__EXERCISE DIRECTIONS__
Repeat only the stretch of lines below that runs from the line with "SW4: button (0V, LIGHT) -> none" through the line with "S6: switch (D5, DGND) -> button (D5, DGND)", unaltered.

__DATA TO PROCESS__
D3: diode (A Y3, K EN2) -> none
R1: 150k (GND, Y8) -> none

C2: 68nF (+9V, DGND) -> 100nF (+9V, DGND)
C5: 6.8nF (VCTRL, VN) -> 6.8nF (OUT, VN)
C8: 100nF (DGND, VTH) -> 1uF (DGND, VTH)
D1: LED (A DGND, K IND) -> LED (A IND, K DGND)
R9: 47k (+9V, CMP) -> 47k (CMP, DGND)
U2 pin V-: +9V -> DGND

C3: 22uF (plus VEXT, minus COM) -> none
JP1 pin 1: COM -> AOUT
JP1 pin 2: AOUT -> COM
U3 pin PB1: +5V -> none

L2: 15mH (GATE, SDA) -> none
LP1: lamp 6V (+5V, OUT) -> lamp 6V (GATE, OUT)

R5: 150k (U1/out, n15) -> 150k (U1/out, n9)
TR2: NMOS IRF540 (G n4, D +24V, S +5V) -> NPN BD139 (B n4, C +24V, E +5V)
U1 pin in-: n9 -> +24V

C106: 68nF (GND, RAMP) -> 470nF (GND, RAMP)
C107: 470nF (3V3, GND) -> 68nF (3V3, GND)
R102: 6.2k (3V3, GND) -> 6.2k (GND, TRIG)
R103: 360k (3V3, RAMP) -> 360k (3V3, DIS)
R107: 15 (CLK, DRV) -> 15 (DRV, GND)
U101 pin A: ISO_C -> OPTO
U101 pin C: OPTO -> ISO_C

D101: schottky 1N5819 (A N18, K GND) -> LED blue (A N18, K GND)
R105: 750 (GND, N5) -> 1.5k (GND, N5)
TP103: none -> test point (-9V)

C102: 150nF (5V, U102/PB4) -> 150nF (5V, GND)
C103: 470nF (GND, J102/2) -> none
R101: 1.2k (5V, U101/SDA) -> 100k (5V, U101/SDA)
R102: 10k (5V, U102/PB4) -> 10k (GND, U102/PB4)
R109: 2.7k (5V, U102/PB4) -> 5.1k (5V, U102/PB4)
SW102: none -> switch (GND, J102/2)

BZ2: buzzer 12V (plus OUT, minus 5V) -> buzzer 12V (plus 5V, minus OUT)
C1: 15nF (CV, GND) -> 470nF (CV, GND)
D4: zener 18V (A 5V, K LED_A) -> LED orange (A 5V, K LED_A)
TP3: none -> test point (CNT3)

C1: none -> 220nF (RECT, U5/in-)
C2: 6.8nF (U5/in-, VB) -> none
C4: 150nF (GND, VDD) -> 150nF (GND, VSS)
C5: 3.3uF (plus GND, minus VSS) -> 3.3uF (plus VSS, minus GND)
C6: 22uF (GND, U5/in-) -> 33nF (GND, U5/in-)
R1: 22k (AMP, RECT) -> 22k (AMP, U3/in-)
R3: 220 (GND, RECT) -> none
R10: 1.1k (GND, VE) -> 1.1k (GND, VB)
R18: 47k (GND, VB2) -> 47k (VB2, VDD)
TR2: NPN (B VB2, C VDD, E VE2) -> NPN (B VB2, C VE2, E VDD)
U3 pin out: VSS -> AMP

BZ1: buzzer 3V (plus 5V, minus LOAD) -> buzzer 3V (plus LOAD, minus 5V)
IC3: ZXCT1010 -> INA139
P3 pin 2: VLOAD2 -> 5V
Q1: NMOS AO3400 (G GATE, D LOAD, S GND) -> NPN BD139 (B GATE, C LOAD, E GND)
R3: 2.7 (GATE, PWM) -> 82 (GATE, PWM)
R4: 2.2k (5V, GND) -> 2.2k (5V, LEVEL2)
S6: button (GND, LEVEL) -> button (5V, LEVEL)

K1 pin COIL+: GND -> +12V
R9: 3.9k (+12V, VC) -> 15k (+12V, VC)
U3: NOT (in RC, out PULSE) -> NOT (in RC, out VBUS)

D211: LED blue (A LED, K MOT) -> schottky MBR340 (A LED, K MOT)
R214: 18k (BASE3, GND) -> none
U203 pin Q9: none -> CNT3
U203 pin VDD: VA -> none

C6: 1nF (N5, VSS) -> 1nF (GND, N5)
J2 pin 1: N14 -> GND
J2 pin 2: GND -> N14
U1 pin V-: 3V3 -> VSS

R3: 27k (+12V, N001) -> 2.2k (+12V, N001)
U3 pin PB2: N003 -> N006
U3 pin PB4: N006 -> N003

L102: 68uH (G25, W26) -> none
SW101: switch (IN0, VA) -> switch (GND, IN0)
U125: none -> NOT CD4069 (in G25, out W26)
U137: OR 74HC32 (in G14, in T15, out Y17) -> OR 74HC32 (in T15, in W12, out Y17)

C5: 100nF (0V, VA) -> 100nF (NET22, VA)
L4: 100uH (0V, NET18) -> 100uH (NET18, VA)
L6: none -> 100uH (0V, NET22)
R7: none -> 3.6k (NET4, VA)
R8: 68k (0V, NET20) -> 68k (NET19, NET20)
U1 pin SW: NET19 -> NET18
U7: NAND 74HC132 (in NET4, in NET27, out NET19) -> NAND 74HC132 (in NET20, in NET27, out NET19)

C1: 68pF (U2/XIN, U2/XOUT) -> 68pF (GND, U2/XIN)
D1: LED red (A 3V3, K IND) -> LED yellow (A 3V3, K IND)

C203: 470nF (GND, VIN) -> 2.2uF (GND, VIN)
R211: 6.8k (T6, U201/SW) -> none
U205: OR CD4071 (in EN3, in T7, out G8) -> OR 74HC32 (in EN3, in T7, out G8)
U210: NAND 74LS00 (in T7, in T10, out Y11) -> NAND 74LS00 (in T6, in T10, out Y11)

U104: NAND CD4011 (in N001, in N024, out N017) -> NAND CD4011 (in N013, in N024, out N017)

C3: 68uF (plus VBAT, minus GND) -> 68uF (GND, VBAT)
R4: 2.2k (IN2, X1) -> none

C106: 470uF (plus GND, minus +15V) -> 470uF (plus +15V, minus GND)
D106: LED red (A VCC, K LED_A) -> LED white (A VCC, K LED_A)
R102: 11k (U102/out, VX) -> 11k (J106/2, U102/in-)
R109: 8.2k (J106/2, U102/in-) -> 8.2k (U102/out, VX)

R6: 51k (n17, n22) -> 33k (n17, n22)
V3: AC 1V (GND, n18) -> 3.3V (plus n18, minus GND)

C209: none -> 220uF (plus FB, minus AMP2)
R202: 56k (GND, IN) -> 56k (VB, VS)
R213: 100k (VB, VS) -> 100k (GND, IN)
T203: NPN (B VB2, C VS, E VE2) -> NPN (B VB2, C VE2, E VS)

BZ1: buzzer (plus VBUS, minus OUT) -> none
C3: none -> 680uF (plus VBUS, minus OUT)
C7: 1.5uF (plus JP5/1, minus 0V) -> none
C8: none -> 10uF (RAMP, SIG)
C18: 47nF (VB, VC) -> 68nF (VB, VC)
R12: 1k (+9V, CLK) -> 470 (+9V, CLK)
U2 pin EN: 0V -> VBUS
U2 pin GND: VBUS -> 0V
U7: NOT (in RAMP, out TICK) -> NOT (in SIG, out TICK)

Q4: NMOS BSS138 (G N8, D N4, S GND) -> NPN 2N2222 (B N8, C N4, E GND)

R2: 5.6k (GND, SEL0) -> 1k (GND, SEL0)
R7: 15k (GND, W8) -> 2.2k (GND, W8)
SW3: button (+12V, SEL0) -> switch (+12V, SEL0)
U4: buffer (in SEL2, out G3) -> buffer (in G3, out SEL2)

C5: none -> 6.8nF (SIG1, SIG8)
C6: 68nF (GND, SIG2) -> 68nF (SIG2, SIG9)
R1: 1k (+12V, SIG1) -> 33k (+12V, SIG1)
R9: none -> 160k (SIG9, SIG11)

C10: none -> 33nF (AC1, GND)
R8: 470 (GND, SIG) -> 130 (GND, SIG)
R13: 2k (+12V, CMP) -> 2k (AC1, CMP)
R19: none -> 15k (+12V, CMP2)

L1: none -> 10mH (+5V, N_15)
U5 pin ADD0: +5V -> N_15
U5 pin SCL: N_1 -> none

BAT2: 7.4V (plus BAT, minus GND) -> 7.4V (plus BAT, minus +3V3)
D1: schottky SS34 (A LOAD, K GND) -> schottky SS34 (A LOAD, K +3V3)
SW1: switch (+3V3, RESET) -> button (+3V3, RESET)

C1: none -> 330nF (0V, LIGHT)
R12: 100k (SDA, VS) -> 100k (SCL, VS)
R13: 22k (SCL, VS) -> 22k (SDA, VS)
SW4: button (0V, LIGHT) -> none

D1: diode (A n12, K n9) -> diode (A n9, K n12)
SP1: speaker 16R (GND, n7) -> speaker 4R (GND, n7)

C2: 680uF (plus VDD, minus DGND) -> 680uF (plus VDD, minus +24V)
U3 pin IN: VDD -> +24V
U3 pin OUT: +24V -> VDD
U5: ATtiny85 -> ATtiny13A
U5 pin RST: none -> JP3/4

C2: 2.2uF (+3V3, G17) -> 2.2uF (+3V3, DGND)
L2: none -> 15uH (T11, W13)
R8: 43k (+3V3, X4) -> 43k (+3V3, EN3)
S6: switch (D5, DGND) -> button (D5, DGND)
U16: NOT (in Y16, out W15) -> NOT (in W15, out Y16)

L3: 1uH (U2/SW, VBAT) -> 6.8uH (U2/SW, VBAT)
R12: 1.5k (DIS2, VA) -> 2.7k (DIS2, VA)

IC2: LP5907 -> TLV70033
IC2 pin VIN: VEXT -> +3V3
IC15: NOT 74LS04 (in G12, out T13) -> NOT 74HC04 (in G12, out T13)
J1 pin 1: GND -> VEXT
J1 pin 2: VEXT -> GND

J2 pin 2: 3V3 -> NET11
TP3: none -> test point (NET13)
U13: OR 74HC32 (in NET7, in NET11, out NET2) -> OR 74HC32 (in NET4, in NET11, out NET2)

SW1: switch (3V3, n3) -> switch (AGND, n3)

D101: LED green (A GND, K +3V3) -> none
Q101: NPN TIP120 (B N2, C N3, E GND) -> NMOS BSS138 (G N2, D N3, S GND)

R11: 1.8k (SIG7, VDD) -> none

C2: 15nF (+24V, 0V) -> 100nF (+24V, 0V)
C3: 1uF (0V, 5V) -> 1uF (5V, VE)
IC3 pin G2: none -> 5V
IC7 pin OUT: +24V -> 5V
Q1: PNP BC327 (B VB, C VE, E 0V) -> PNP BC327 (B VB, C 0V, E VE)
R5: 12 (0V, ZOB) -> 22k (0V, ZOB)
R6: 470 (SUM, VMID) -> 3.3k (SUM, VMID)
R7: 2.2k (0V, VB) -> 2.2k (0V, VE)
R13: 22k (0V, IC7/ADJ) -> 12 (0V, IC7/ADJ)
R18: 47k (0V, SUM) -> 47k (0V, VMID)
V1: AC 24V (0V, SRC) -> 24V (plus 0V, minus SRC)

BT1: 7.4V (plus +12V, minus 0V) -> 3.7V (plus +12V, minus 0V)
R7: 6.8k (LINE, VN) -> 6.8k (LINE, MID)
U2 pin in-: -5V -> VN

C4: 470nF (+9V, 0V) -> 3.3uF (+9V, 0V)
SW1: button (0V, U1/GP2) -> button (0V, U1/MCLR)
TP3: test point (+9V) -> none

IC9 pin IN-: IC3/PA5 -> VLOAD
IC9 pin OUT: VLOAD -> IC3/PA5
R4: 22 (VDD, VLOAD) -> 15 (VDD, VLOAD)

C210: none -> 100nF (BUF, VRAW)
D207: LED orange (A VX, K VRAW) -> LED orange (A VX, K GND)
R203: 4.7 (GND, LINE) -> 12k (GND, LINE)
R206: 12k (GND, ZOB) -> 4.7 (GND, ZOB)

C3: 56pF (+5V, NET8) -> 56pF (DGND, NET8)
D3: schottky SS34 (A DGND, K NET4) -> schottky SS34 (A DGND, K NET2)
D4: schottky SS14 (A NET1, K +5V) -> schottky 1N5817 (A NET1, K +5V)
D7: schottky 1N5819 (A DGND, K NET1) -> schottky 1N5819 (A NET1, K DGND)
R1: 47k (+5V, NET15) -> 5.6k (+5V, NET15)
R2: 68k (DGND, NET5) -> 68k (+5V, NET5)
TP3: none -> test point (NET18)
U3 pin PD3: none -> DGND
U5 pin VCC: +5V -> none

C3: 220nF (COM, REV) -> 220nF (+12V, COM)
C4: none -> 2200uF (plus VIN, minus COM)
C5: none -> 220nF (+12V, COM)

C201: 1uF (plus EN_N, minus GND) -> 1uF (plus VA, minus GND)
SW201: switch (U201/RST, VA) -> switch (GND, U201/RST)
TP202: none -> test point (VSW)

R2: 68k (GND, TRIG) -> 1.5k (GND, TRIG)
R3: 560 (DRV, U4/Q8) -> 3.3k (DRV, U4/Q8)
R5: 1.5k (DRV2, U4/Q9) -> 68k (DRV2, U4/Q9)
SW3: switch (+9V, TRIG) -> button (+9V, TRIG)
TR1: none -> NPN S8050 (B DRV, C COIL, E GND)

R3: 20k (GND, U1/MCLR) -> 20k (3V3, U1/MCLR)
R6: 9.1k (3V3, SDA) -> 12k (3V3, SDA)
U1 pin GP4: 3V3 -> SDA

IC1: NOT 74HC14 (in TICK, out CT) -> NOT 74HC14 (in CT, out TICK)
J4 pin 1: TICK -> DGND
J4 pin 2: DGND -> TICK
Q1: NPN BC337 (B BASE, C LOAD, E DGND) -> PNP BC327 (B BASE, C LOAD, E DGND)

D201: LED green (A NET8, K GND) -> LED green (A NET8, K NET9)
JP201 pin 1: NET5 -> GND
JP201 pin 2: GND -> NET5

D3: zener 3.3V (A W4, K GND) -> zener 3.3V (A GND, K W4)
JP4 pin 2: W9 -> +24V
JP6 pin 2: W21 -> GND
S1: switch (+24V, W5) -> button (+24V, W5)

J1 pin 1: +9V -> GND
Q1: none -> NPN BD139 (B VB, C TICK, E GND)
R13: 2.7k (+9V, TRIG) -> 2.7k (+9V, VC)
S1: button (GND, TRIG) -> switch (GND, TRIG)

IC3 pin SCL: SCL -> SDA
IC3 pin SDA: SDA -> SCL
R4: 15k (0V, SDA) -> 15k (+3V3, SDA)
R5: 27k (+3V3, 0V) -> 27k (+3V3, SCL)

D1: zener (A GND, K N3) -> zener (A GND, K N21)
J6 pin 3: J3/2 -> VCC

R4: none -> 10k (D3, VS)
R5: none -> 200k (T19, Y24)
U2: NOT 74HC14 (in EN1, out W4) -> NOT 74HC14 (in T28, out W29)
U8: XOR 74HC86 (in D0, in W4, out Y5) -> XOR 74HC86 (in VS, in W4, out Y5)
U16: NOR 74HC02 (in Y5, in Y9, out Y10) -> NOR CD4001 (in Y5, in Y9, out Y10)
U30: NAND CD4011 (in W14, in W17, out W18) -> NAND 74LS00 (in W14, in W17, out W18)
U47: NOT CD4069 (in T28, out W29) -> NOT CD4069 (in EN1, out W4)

__ANSWER TO THIS EXERCISE__
SW4: button (0V, LIGHT) -> none

D1: diode (A n12, K n9) -> diode (A n9, K n12)
SP1: speaker 16R (GND, n7) -> speaker 4R (GND, n7)

C2: 680uF (plus VDD, minus DGND) -> 680uF (plus VDD, minus +24V)
U3 pin IN: VDD -> +24V
U3 pin OUT: +24V -> VDD
U5: ATtiny85 -> ATtiny13A
U5 pin RST: none -> JP3/4

C2: 2.2uF (+3V3, G17) -> 2.2uF (+3V3, DGND)
L2: none -> 15uH (T11, W13)
R8: 43k (+3V3, X4) -> 43k (+3V3, EN3)
S6: switch (D5, DGND) -> button (D5, DGND)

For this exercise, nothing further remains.